■ DIRECTIONS FOR THIS TASK ■
Would you please transcribe the records below exactly, leaving out the pictures?

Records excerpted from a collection

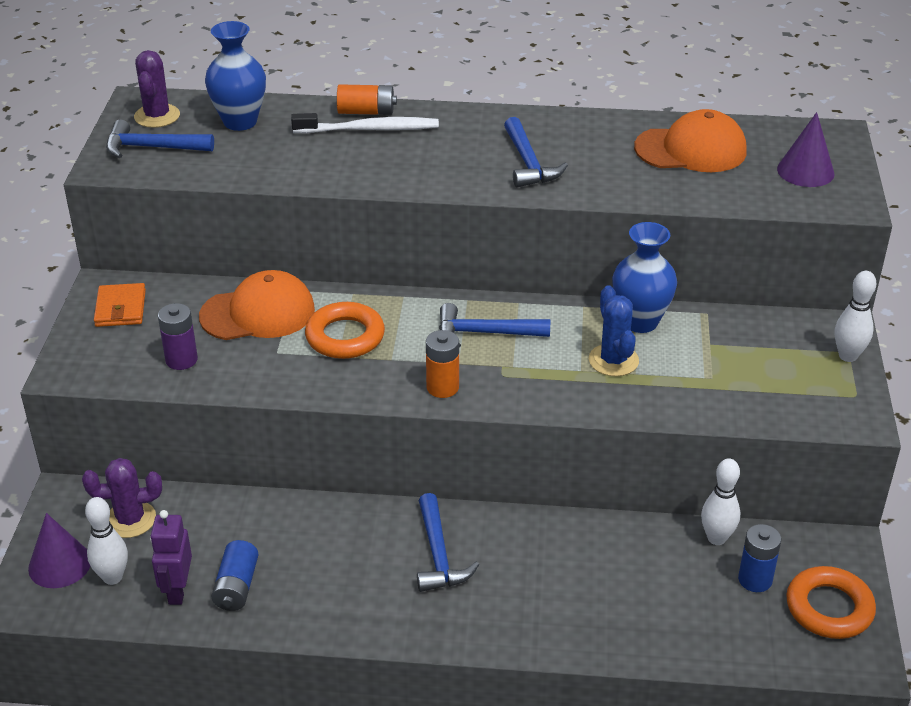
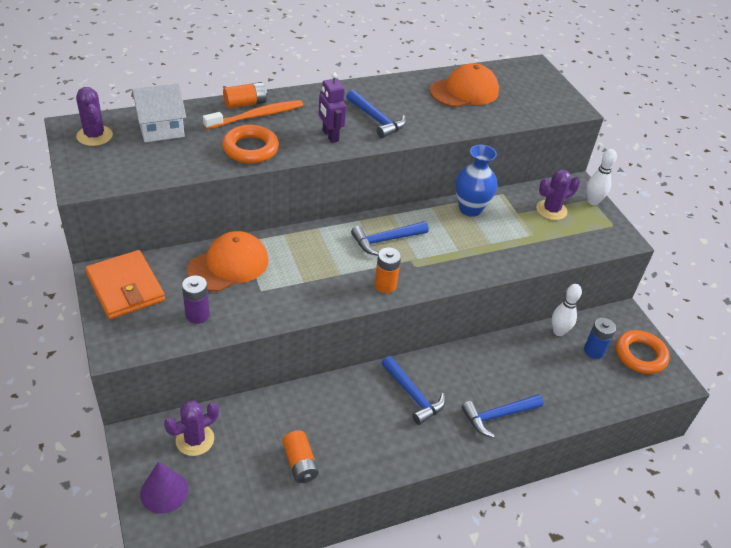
camera: 30 degrees left, 5 degrees up
(112, 577) = (209, 487): white bowling pin -> none
(120, 308) = (125, 288): orange wallet -> orange wallet, size x1.62
(152, 147) = (109, 161): blue hammer -> blue hammer (498, 416)
(177, 590) = (261, 480): purple robot -> purple robot (330, 135)
(236, 587) = (300, 463): blue battery -> orange battery
(240, 122) = (161, 128): blue vase -> white house
(345, 336) = (299, 266): orange ring -> orange ring (250, 149)
(369, 129) = (256, 116): white toothbrush -> orange toothbrush
(613, 360) = (472, 238): blue cactus -> none
(768, 352) = (551, 210): none -> purple cactus
(805, 171) = (536, 92): purple cone -> none

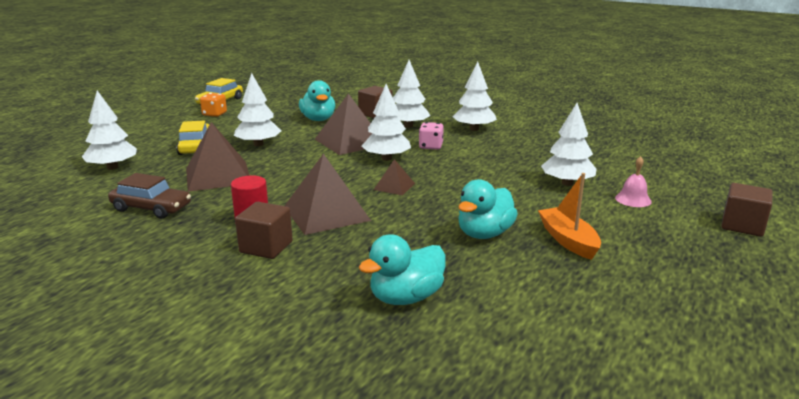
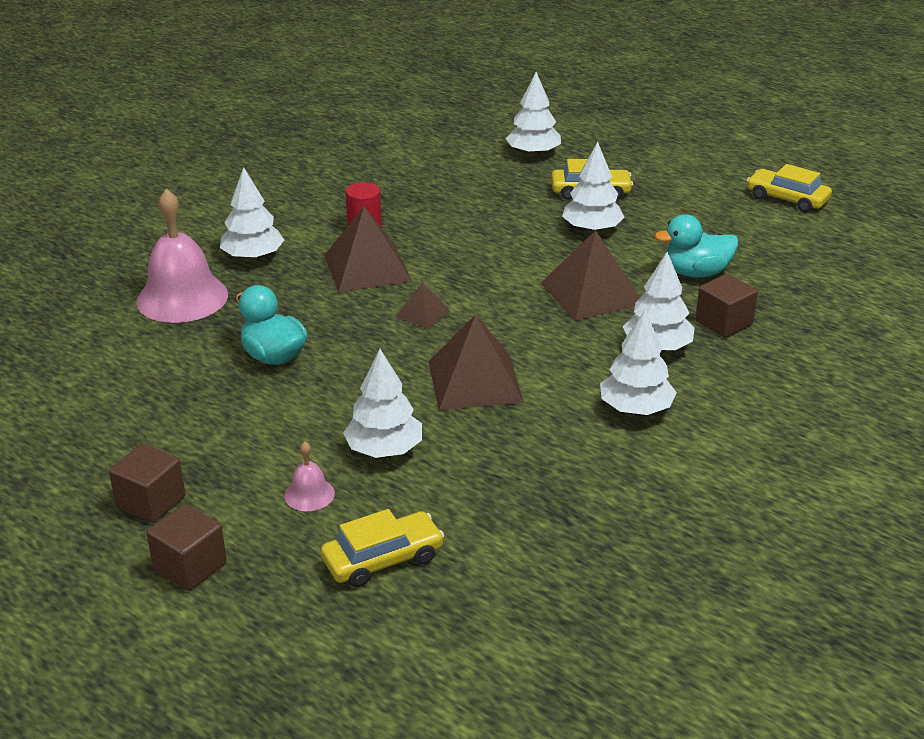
camera: 100 degrees right, 10 degrees up
(151, 208) = (418, 181): brown car -> none
(214, 114) = (724, 197): orange dice -> none
(218, 176) = (491, 208): brown pyramid -> brown pyramid (474, 381)
(266, 247) = (308, 236): brown cube -> brown cube (151, 502)
(386, 158) = (518, 316): white tree -> white tree (253, 257)
(406, 298) = (182, 298): turquoise duck -> pink bell
(431, 146) = (558, 356): pink dice -> none
(568, 240) = (230, 409): orange boat -> none
(663, 174) = (383, 559): none -> yellow car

■ TASK ANSWER ■
camera: 30 degrees left, 5 degrees up
(112, 577) = (209, 487): white bowling pin -> none
(120, 308) = (125, 288): orange wallet -> orange wallet, size x1.62
(152, 147) = (109, 161): blue hammer -> blue hammer (498, 416)
(177, 590) = (261, 480): purple robot -> purple robot (330, 135)
(236, 587) = (300, 463): blue battery -> orange battery
(240, 122) = (161, 128): blue vase -> white house
(345, 336) = (299, 266): orange ring -> orange ring (250, 149)
(369, 129) = (256, 116): white toothbrush -> orange toothbrush
(613, 360) = (472, 238): blue cactus -> none
(768, 352) = (551, 210): none -> purple cactus
(805, 171) = (536, 92): purple cone -> none

camera: 100 degrees right, 10 degrees up
(151, 208) = (418, 181): brown car -> none
(214, 114) = (724, 197): orange dice -> none
(218, 176) = (491, 208): brown pyramid -> brown pyramid (474, 381)
(266, 247) = (308, 236): brown cube -> brown cube (151, 502)
(386, 158) = (518, 316): white tree -> white tree (253, 257)
(406, 298) = (182, 298): turquoise duck -> pink bell
(431, 146) = (558, 356): pink dice -> none
(568, 240) = (230, 409): orange boat -> none
(663, 174) = (383, 559): none -> yellow car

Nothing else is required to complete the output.